What needs to be done.
Once the line with "none -> red brick A4 level 1" is found, write it out along with each later line exactly, through the end of the entries, skipping every picture.

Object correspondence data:
[Start of Attachment]

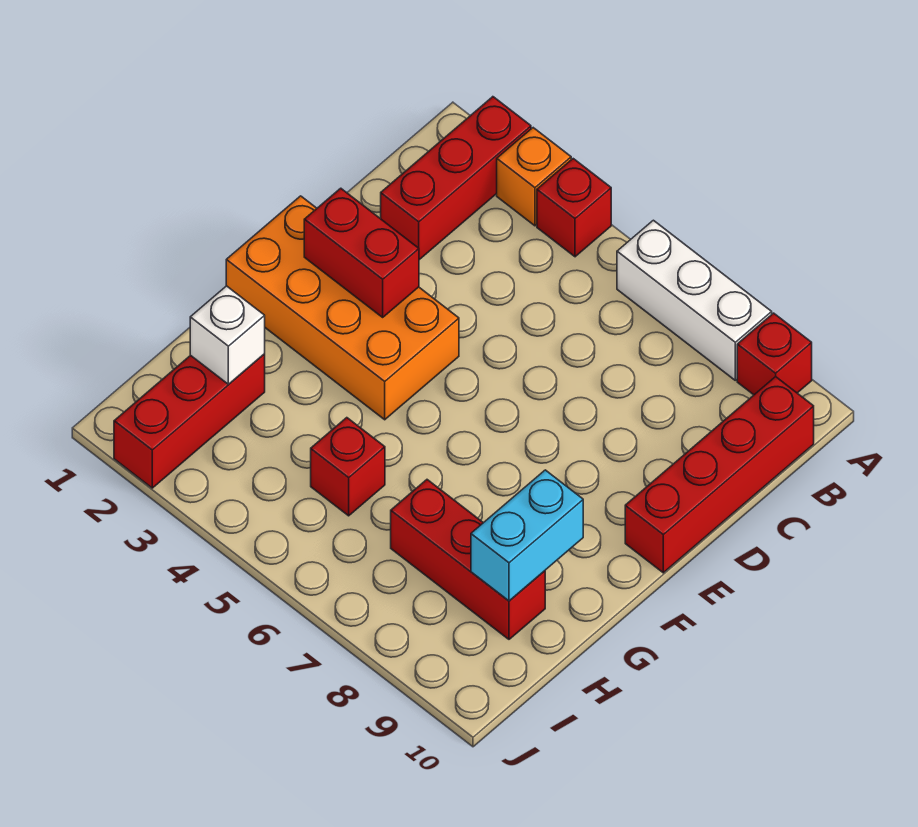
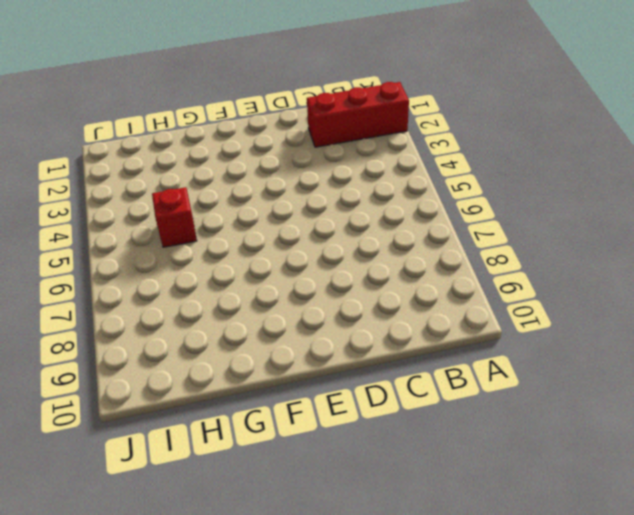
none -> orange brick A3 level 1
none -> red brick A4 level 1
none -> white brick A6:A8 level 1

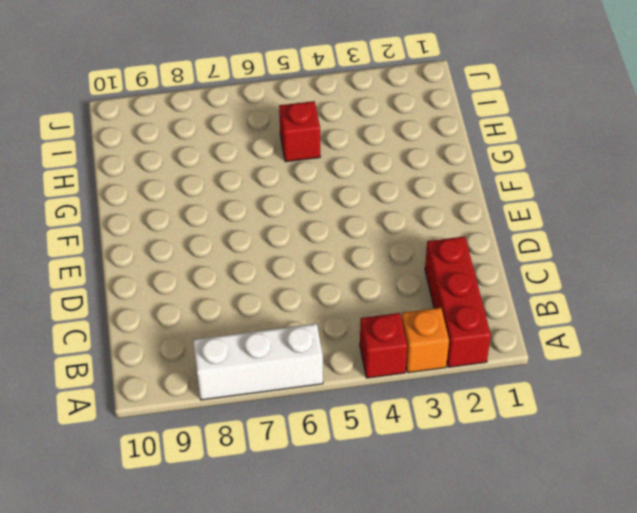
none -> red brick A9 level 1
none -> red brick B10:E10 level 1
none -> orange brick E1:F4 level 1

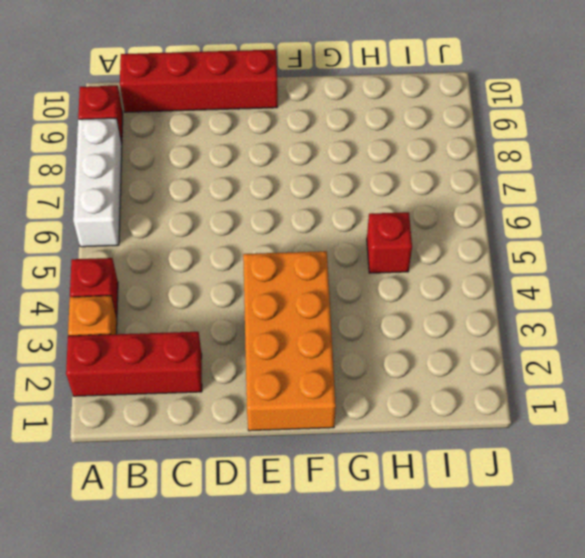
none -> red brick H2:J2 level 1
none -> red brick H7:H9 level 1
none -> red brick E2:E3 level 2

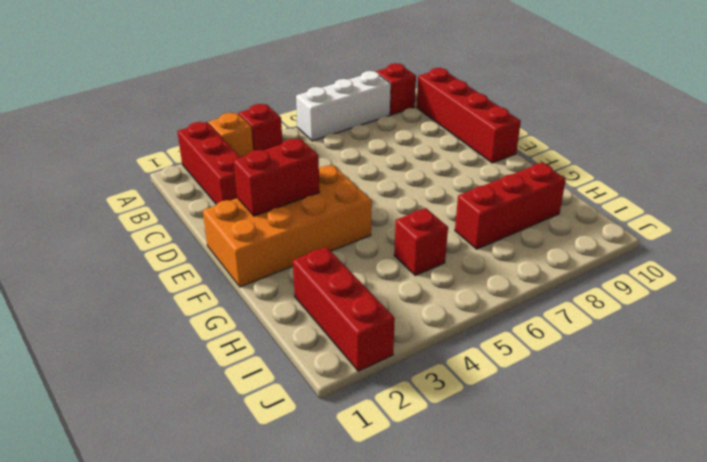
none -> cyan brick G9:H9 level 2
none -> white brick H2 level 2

[End of Attachment]

Task response.
none -> red brick A4 level 1
none -> white brick A6:A8 level 1

none -> red brick A9 level 1
none -> red brick B10:E10 level 1
none -> orange brick E1:F4 level 1

none -> red brick H2:J2 level 1
none -> red brick H7:H9 level 1
none -> red brick E2:E3 level 2

none -> cyan brick G9:H9 level 2
none -> white brick H2 level 2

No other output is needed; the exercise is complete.